▶ [WHAT THE TASK ASKS]: Output the entries below word for word, stopping once the line containing "grey cone: none = 0 -> [201,134,256,198] = 1" is done, and omit each picture.

(Image-based object counting data)
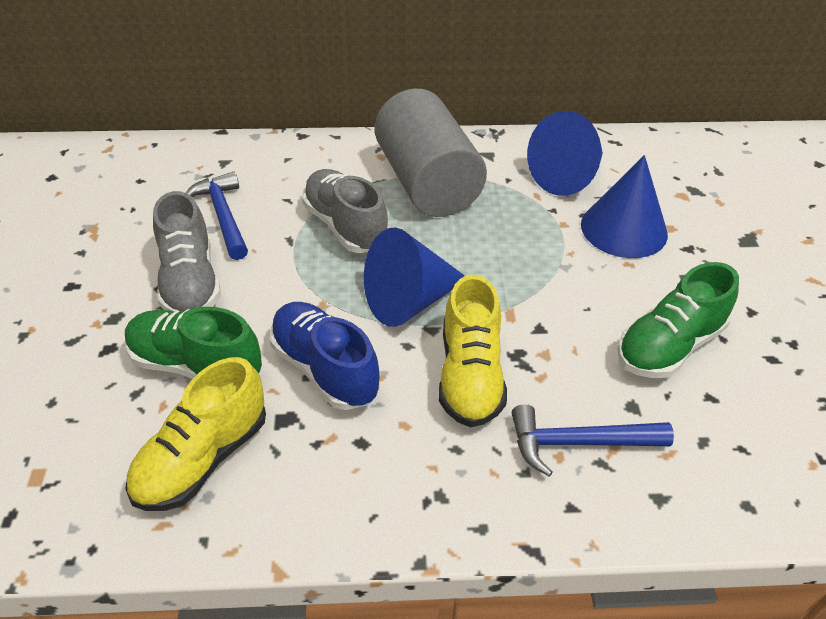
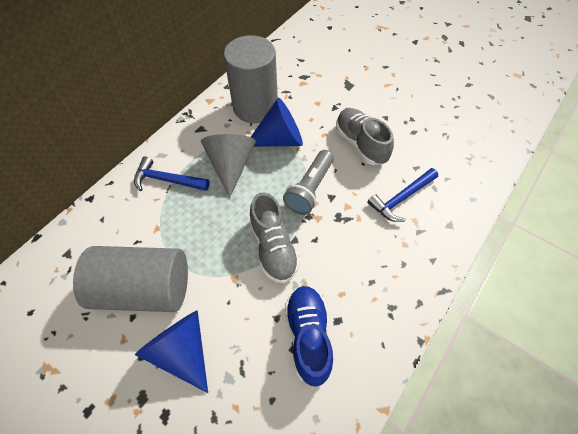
blue cone: [364,227,465,327] [527,111,603,196] [581,155,668,258] = 3 -> [135,310,208,393] [251,98,303,147] = 2
green shoe: [125,307,262,379] [617,262,739,378] = 2 -> none = 0
grey cone: none = 0 -> [201,134,256,198] = 1
grey cylinder: [375,89,487,217] = 1 -> [73,246,188,312] [224,35,278,123] = 2
grey flashlight: none = 0 -> [283,150,334,215] = 1
yellow shoe: [126,357,266,511] [439,274,507,427] = 2 -> none = 0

▶ [OUTPUT]:
blue cone: [364,227,465,327] [527,111,603,196] [581,155,668,258] = 3 -> [135,310,208,393] [251,98,303,147] = 2
green shoe: [125,307,262,379] [617,262,739,378] = 2 -> none = 0
grey cone: none = 0 -> [201,134,256,198] = 1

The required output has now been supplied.